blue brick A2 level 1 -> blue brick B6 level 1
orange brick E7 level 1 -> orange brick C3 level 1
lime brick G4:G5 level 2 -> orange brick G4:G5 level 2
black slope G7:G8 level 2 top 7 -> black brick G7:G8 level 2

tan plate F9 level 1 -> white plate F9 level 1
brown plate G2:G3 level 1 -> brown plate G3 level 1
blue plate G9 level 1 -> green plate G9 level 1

_WHAT YOU ARE ASKED TO DO_
Search the data for the string "orange" and copy every line where it appears.

_EXERCISE ANSWER_
orange brick E7 level 1 -> orange brick C3 level 1
lime brick G4:G5 level 2 -> orange brick G4:G5 level 2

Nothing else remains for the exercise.